● WHAT YOU ARE ASKED TO DO
Starting at the line below holding "OLED2: SSD1306 -> SSD1309" and stopping at the line holding "RELAY1: 12V-2CH -> SSR-2CH", print every line exactly, both ends included, and leave the rest out.

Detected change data
═══

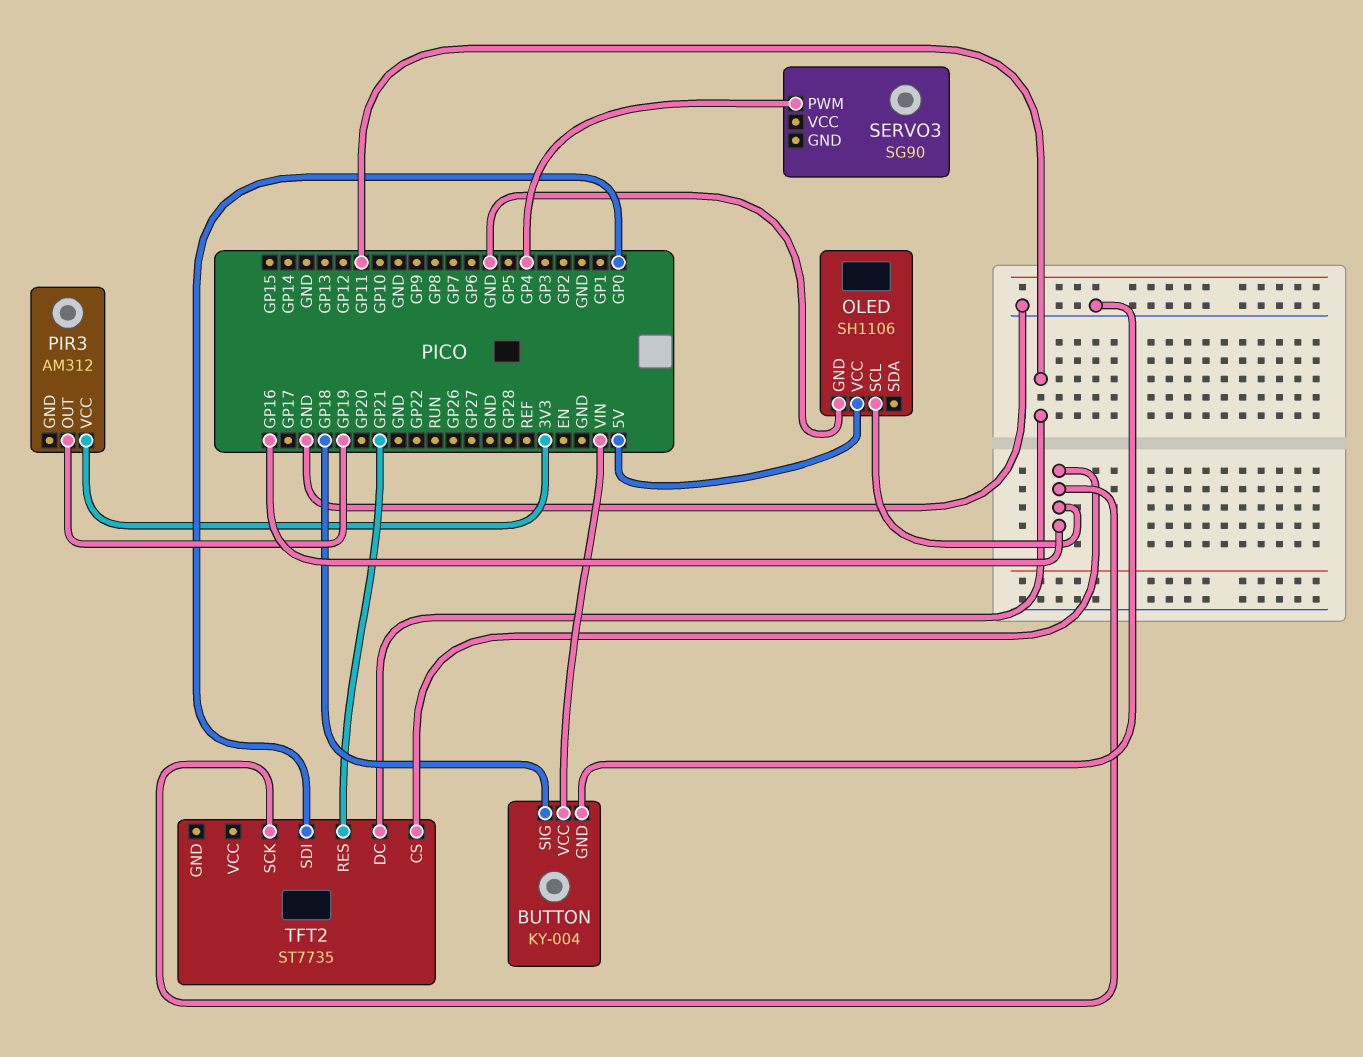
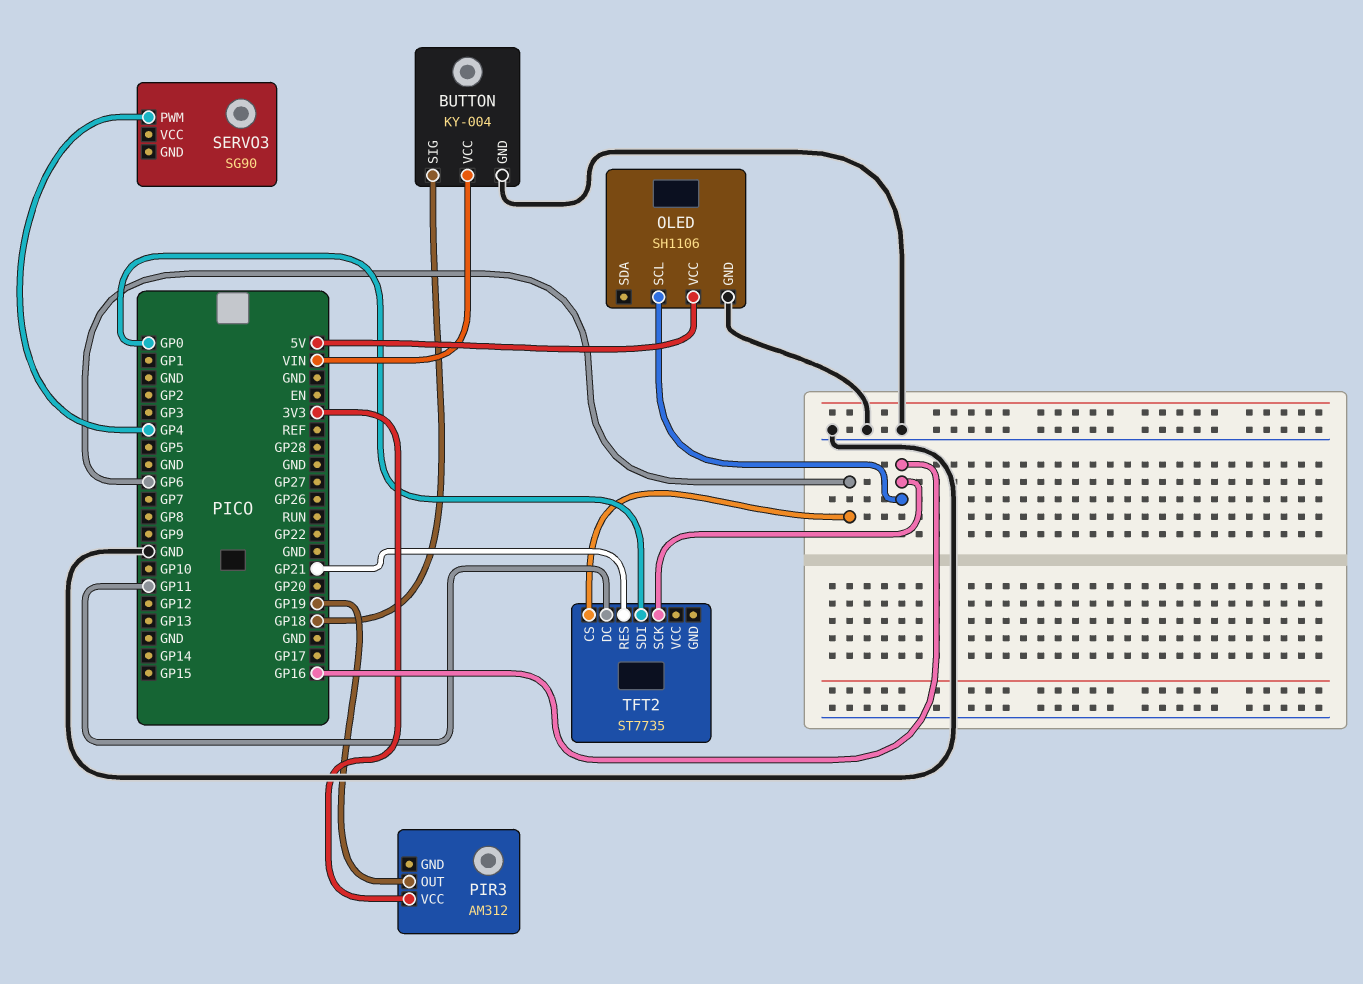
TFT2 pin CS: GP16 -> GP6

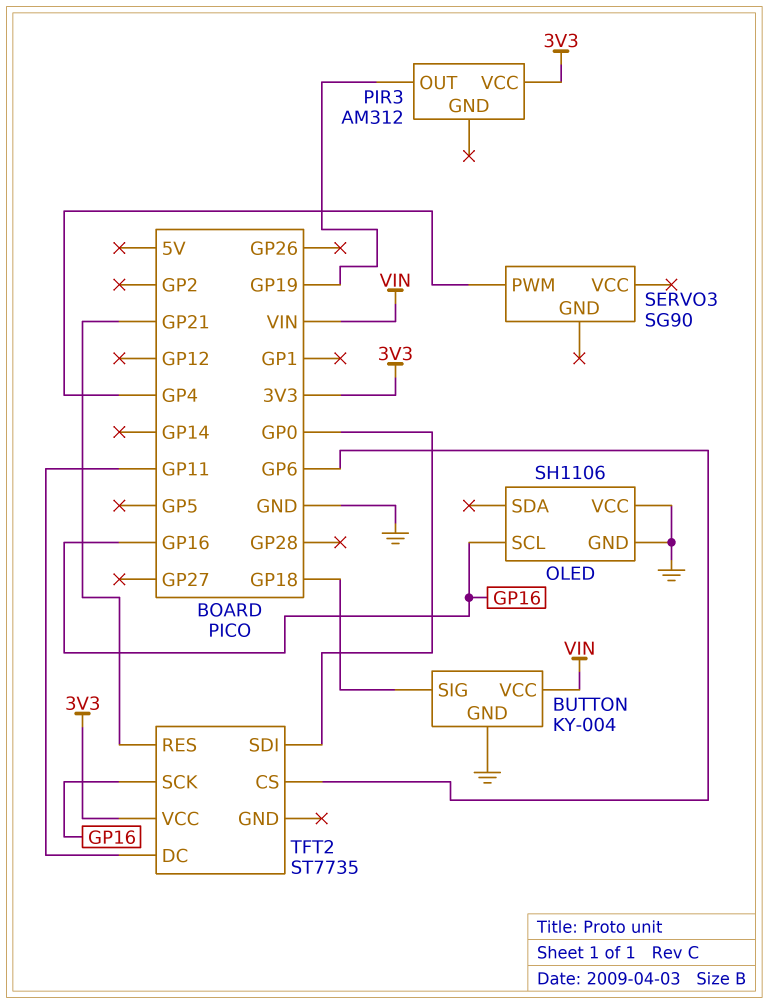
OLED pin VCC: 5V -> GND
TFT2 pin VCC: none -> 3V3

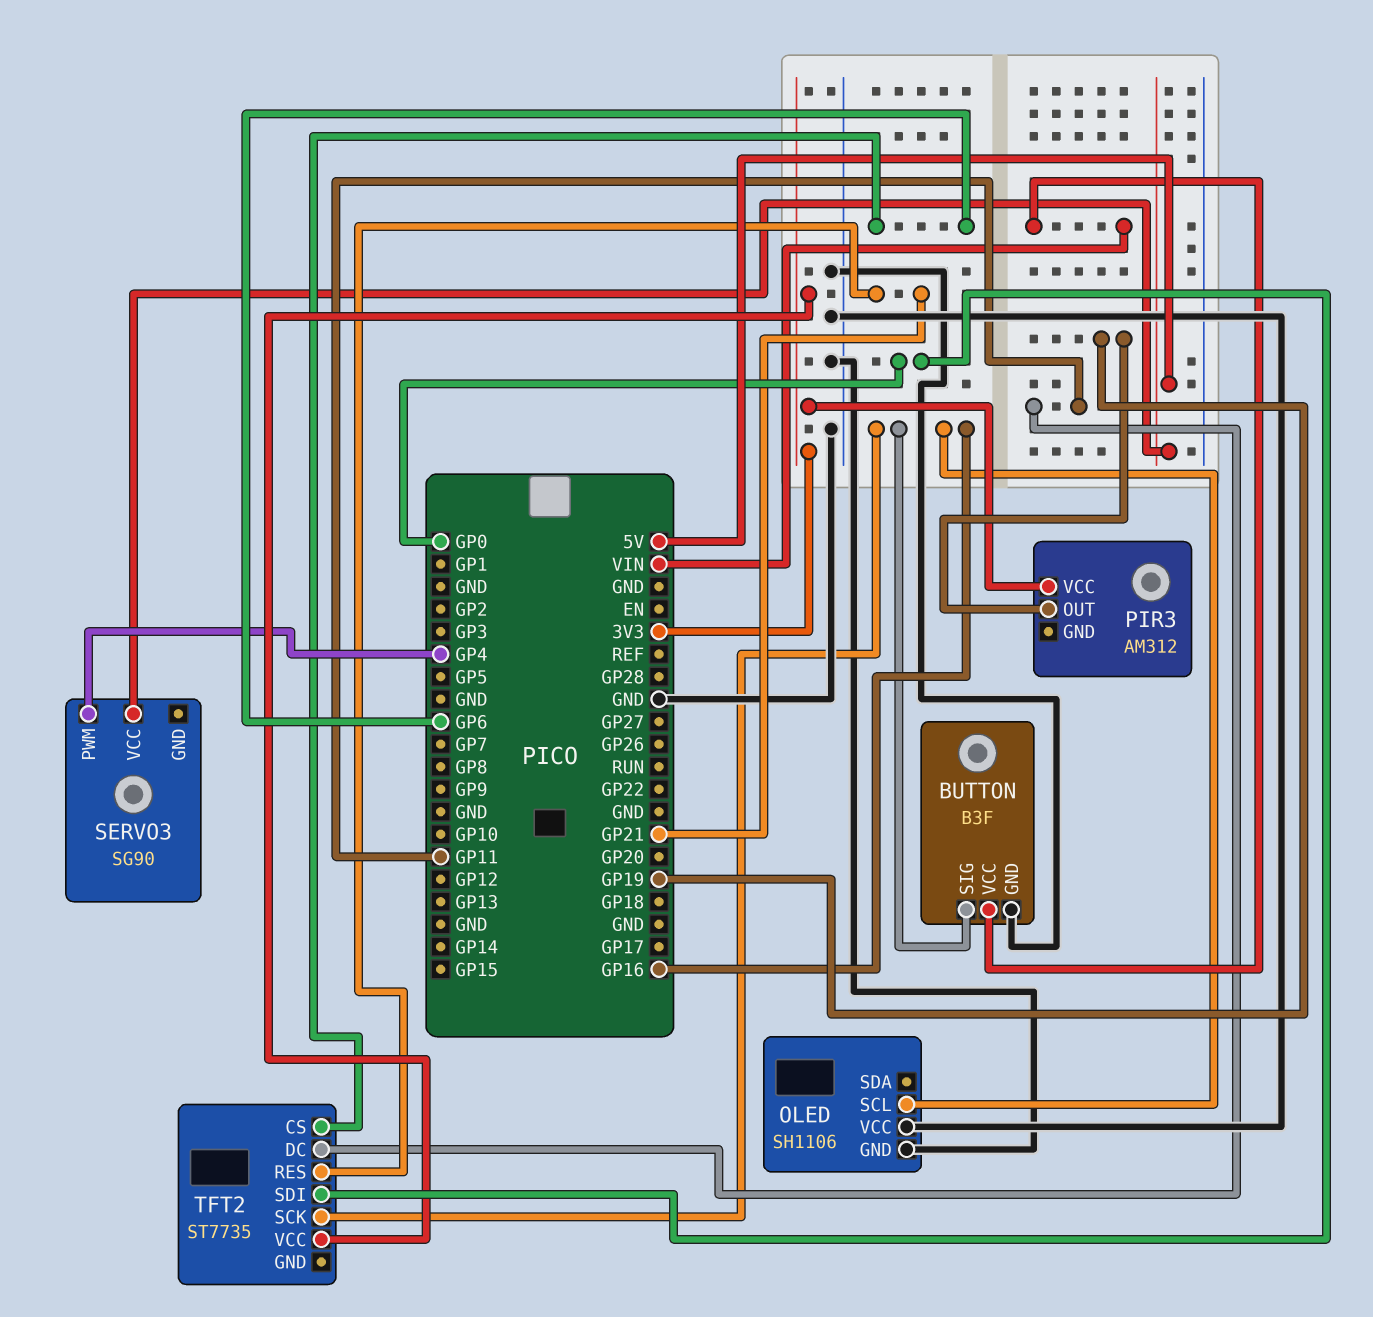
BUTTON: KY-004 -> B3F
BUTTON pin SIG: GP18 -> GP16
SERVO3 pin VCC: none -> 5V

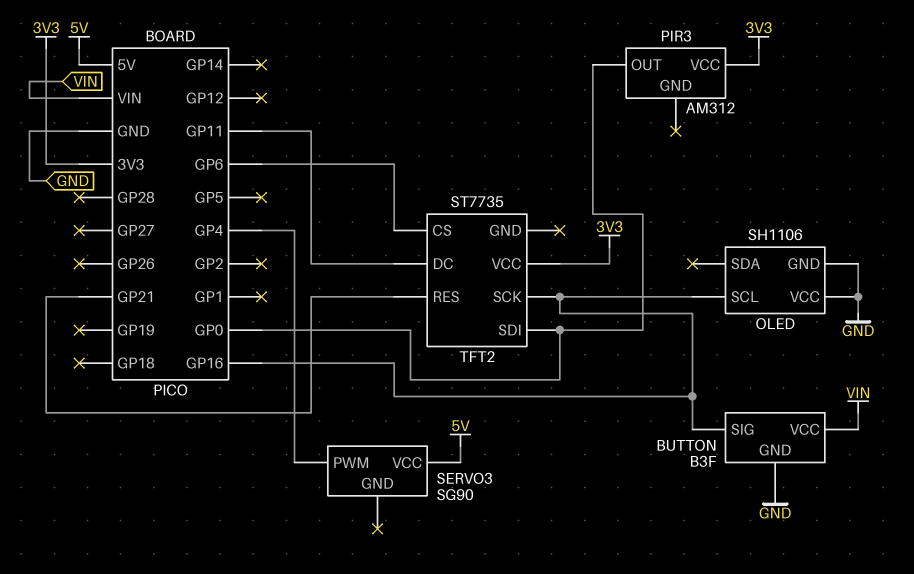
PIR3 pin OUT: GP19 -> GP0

═══

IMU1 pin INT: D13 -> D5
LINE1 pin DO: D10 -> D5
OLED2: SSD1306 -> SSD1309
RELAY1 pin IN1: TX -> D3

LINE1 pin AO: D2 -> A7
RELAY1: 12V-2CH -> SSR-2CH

═══

● SOLUTION TO THIS EXERCISE
OLED2: SSD1306 -> SSD1309
RELAY1 pin IN1: TX -> D3

LINE1 pin AO: D2 -> A7
RELAY1: 12V-2CH -> SSR-2CH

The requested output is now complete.